### RECORDS PROVIDED ###

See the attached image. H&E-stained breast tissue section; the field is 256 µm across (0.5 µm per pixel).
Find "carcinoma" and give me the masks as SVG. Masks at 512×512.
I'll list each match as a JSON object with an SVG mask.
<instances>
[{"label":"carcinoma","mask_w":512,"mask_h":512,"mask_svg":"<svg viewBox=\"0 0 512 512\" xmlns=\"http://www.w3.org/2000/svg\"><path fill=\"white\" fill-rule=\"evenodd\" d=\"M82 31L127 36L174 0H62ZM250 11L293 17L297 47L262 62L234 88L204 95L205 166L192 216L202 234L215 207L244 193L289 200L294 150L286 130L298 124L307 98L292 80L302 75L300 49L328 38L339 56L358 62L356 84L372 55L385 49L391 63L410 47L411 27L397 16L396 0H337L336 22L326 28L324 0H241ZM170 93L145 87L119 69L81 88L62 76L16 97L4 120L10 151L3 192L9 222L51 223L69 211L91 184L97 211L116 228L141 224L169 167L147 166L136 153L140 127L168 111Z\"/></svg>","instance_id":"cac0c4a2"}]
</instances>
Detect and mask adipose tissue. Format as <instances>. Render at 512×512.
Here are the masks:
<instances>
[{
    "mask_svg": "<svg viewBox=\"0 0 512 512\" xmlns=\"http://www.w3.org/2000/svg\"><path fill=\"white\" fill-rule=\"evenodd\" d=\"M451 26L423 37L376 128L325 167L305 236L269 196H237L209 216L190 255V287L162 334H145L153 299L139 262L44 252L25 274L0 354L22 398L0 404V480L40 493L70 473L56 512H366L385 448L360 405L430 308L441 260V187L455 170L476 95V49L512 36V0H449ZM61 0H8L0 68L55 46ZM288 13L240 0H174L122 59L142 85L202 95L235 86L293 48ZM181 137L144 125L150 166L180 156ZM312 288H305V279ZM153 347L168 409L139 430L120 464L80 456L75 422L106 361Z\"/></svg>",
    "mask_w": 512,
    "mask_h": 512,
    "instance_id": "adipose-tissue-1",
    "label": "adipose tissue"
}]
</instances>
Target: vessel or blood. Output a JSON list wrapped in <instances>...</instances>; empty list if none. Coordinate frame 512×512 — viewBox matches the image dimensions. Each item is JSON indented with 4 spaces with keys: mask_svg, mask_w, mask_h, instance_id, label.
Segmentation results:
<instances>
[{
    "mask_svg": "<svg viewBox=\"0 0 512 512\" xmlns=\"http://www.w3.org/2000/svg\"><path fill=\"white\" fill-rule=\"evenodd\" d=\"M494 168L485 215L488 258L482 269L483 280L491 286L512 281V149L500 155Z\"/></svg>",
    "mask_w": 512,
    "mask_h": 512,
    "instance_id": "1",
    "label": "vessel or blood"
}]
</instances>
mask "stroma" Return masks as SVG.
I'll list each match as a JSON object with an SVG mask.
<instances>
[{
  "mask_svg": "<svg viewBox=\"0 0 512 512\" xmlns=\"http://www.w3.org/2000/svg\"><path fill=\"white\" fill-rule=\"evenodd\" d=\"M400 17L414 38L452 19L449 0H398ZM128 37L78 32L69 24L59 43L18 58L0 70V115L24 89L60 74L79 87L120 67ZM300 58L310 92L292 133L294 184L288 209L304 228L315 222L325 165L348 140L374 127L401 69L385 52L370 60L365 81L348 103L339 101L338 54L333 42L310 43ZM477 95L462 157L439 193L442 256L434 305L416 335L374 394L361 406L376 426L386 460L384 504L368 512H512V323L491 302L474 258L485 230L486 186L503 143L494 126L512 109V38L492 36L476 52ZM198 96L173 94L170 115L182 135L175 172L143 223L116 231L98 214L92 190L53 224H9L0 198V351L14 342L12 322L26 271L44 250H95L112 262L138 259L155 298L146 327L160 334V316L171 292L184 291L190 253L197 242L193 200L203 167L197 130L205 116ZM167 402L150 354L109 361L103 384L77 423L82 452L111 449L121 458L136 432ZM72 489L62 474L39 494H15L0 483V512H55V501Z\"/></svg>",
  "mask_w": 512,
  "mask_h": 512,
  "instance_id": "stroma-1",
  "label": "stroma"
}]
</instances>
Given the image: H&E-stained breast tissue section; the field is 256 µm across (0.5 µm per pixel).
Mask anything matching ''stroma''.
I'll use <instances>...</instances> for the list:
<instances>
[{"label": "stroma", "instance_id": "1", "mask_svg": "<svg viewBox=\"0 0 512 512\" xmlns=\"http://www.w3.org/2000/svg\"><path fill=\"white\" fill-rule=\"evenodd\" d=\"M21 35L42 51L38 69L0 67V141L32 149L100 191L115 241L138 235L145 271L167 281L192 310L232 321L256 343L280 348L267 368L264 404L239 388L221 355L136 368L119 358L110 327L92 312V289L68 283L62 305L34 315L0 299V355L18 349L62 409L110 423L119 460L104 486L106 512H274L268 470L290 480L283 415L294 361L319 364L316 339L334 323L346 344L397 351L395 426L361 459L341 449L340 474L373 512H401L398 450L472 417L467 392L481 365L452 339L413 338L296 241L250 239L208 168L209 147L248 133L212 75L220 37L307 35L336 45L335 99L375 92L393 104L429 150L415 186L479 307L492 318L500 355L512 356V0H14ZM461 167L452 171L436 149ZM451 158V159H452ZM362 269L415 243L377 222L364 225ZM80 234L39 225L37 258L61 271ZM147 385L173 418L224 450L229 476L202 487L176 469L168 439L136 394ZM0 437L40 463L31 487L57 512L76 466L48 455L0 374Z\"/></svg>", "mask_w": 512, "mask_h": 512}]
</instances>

###

WRITTEN REQUEST: Pull every line containing the word "across" out of the entries above.

REPLY:
See the attached image. H&E-stained breast tissue section; the field is 256 µm across (0.5 µm per pixel).
Given the image: H&E-stained breast tissue section; the field is 256 µm across (0.5 µm per pixel).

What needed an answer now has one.